_Exercise instructions_.
Gather every line of the records below that contains the string "sizes", treating uppercase and lowercase as distinct.

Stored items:
※ ※ ※

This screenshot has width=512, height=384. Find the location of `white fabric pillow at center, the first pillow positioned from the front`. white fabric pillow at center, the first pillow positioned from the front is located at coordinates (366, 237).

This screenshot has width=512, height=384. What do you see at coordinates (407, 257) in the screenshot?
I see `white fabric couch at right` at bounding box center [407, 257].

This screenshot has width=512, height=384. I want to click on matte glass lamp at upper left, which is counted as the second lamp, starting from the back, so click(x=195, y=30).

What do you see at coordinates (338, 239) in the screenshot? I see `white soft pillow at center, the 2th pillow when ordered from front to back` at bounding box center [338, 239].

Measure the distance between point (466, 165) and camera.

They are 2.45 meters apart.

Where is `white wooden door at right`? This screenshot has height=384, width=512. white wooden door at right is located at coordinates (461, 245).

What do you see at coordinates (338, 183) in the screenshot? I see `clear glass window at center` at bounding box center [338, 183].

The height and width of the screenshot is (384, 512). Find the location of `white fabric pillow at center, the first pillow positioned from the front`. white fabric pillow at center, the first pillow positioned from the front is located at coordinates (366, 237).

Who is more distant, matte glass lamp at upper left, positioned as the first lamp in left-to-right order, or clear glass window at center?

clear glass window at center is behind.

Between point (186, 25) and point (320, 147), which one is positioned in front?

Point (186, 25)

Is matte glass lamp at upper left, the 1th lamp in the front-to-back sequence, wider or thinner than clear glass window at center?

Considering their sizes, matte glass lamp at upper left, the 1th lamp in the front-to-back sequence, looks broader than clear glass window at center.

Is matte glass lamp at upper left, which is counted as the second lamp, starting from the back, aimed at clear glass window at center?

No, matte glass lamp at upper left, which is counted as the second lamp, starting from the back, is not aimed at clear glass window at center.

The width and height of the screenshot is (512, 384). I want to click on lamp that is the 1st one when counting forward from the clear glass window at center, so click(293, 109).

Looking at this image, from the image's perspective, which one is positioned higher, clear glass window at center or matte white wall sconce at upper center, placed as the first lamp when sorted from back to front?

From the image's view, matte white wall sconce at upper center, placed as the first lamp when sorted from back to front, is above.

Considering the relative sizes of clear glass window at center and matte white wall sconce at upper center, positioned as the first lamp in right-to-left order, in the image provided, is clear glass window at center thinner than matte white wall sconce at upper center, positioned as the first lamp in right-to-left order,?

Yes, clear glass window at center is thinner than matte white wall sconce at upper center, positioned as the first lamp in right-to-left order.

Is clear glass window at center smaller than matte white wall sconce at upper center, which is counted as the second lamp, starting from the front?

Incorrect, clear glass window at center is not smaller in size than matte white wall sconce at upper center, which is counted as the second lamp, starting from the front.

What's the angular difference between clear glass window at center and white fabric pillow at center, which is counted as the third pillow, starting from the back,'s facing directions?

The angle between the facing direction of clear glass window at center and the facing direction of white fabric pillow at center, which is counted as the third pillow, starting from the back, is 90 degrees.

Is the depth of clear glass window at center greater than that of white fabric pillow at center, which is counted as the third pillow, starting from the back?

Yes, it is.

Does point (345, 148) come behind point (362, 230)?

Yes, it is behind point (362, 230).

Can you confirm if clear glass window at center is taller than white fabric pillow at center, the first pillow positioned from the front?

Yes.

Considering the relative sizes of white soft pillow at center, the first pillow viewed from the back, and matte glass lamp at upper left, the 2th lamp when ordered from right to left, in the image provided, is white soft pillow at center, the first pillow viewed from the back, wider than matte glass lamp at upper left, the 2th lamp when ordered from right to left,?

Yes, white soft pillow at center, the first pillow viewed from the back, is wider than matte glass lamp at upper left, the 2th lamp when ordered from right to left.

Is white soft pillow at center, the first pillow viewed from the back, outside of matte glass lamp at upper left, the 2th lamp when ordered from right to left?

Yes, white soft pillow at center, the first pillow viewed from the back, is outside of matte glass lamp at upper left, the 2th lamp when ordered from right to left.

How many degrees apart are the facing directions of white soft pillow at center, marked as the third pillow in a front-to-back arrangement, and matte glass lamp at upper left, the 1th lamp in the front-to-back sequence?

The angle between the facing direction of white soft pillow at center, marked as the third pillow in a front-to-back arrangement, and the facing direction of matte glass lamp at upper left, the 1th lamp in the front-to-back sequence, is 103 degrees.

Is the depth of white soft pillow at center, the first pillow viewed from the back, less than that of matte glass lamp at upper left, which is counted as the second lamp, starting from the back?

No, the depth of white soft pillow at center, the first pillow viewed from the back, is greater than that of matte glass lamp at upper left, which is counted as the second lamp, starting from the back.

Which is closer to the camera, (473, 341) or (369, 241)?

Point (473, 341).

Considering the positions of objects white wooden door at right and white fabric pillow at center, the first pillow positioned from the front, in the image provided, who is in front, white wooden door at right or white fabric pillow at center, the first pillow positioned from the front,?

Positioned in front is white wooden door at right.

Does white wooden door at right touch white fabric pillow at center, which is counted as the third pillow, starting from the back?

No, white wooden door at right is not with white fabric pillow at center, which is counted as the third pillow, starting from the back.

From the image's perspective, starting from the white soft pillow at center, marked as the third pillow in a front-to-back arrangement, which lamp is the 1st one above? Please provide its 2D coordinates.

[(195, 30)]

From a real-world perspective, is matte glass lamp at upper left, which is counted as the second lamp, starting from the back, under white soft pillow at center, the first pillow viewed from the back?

※ ※ ※

_Result for this task_.
Considering their sizes, matte glass lamp at upper left, the 1th lamp in the front-to-back sequence, looks broader than clear glass window at center.
Considering the relative sizes of clear glass window at center and matte white wall sconce at upper center, positioned as the first lamp in right-to-left order, in the image provided, is clear glass window at center thinner than matte white wall sconce at upper center, positioned as the first lamp in right-to-left order,?
Considering the relative sizes of white soft pillow at center, the first pillow viewed from the back, and matte glass lamp at upper left, the 2th lamp when ordered from right to left, in the image provided, is white soft pillow at center, the first pillow viewed from the back, wider than matte glass lamp at upper left, the 2th lamp when ordered from right to left,?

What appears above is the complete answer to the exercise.